Work task – Reproduce the lines from the one holding "R20: 2.2k (GND, SIG7) -> 1.8k (GND, SIG7)" to the end of the entries. Include both ends and change nothing.

========================

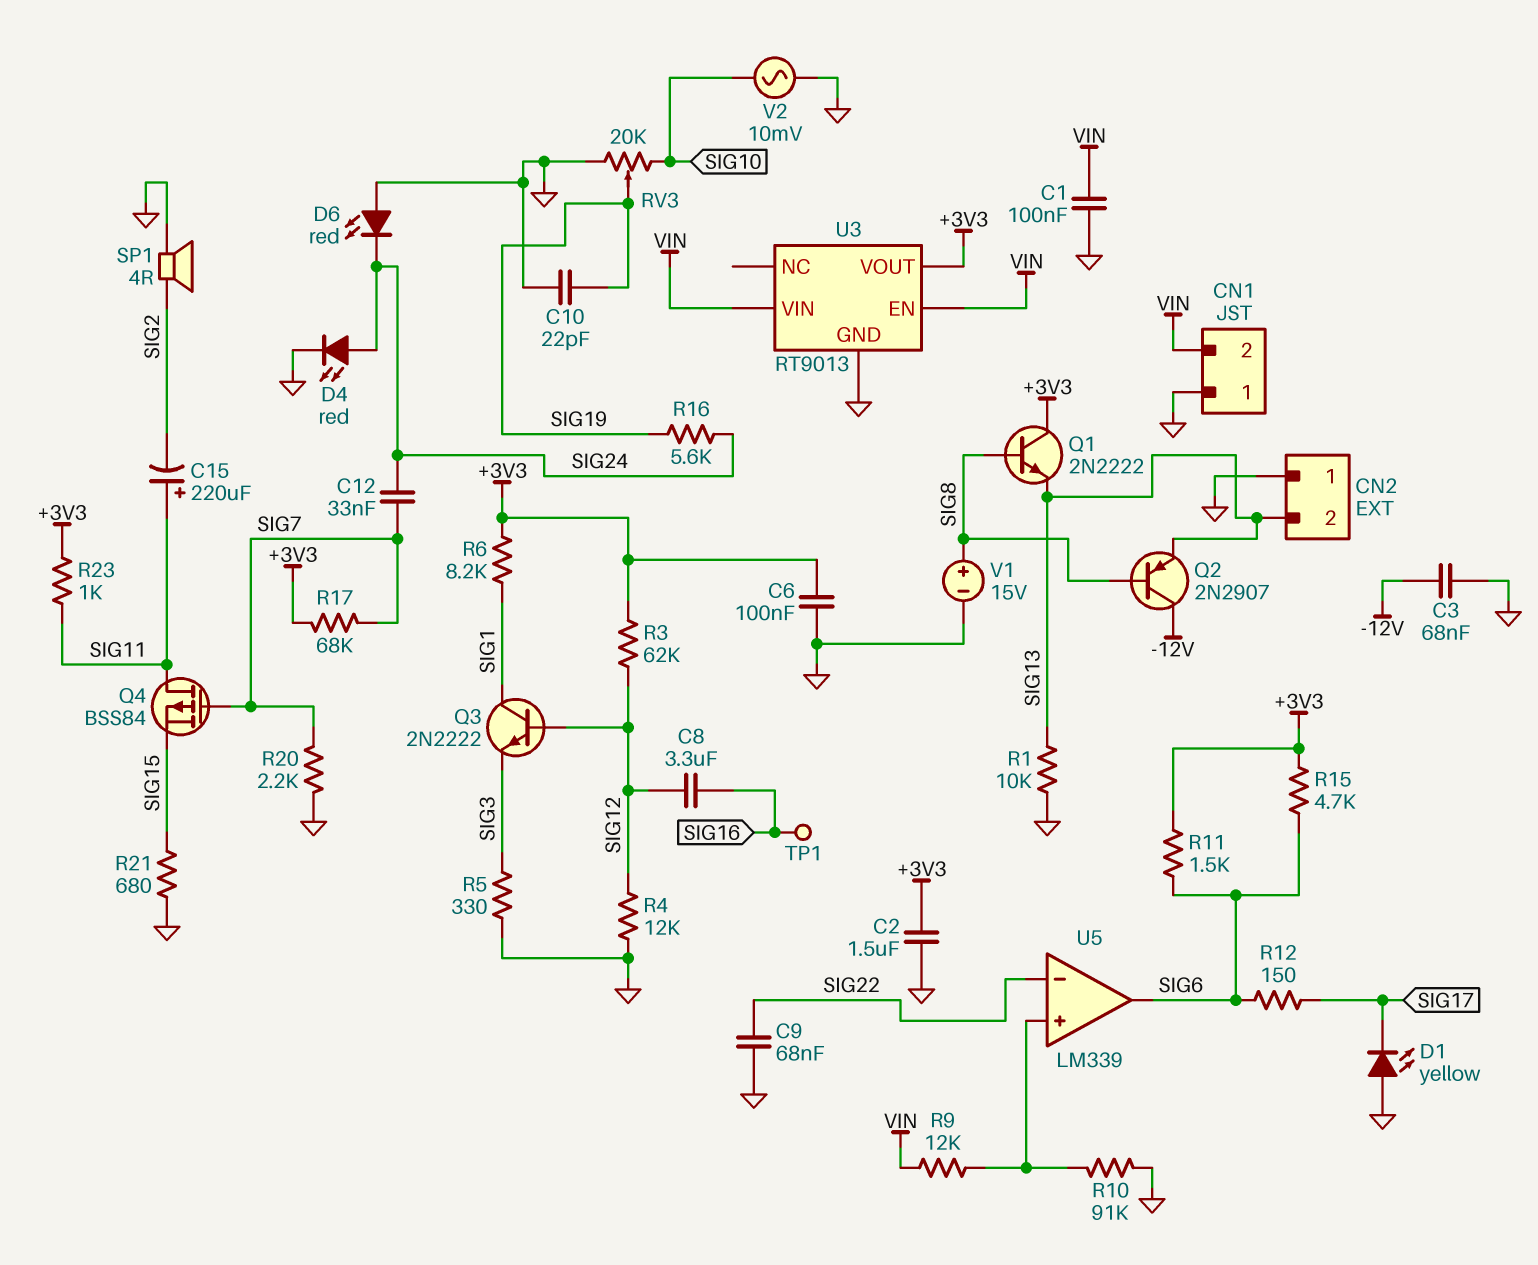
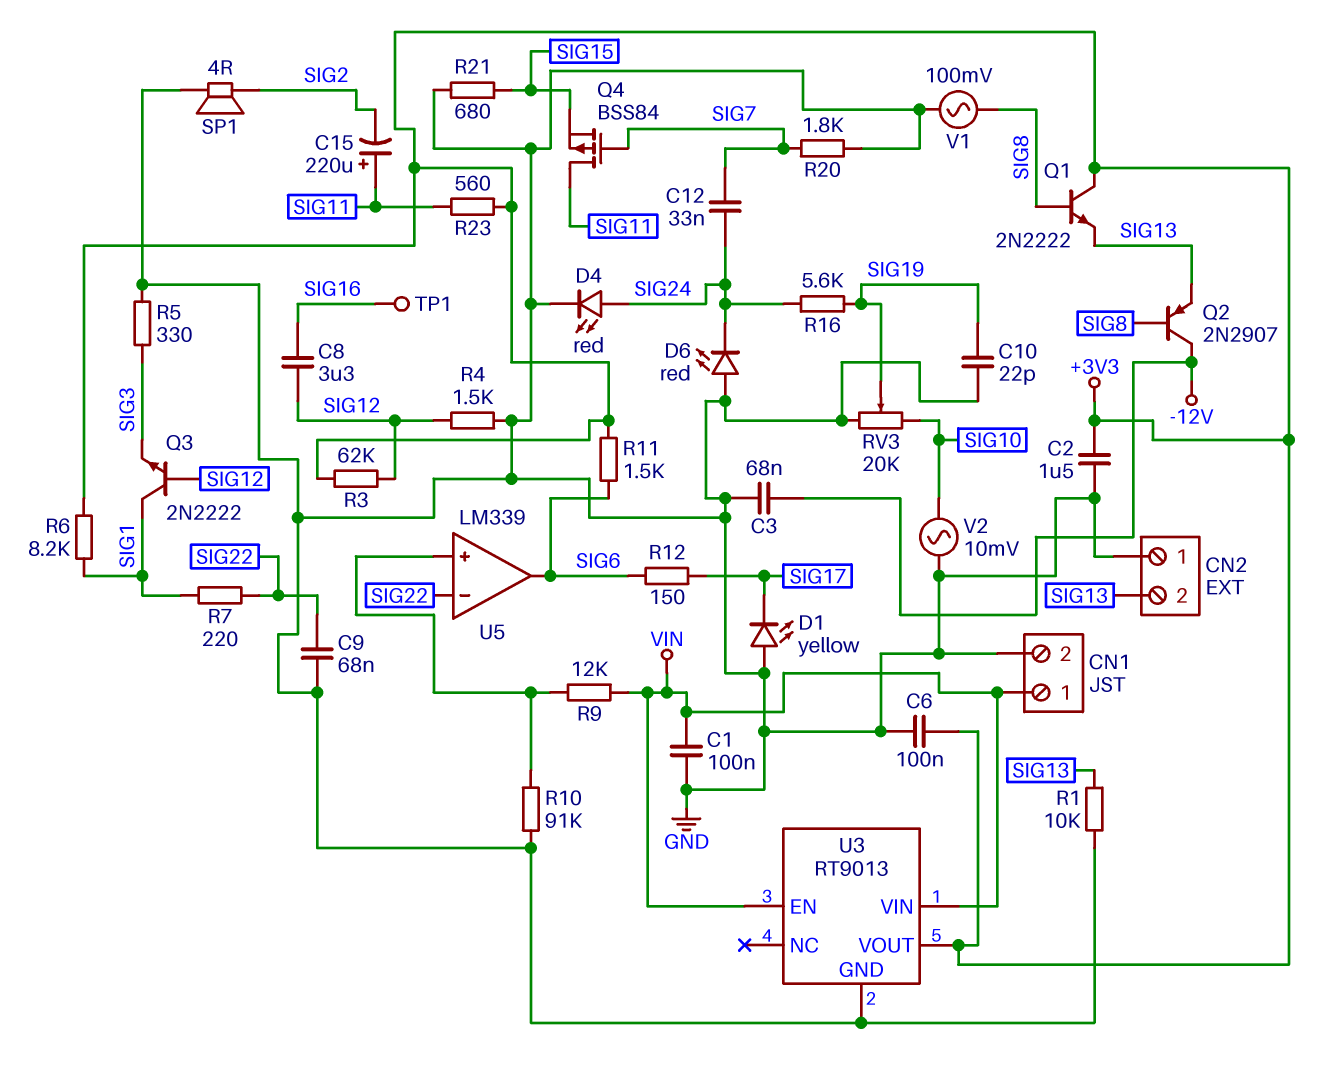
CN1 pin 1: GND -> VIN
CN1 pin 2: VIN -> GND
R4: 12k (GND, SIG12) -> 1.5k (GND, SIG12)
R7: none -> 220 (SIG1, SIG22)
R15: 4.7k (+3V3, SIG6) -> none
R17: 68k (+3V3, SIG7) -> none
R20: 2.2k (GND, SIG7) -> 1.8k (GND, SIG7)
R23: 1k (+3V3, SIG11) -> 560 (+3V3, SIG11)
V1: 15V (plus SIG8, minus GND) -> AC 100mV (GND, SIG8)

========================

Reply –
R20: 2.2k (GND, SIG7) -> 1.8k (GND, SIG7)
R23: 1k (+3V3, SIG11) -> 560 (+3V3, SIG11)
V1: 15V (plus SIG8, minus GND) -> AC 100mV (GND, SIG8)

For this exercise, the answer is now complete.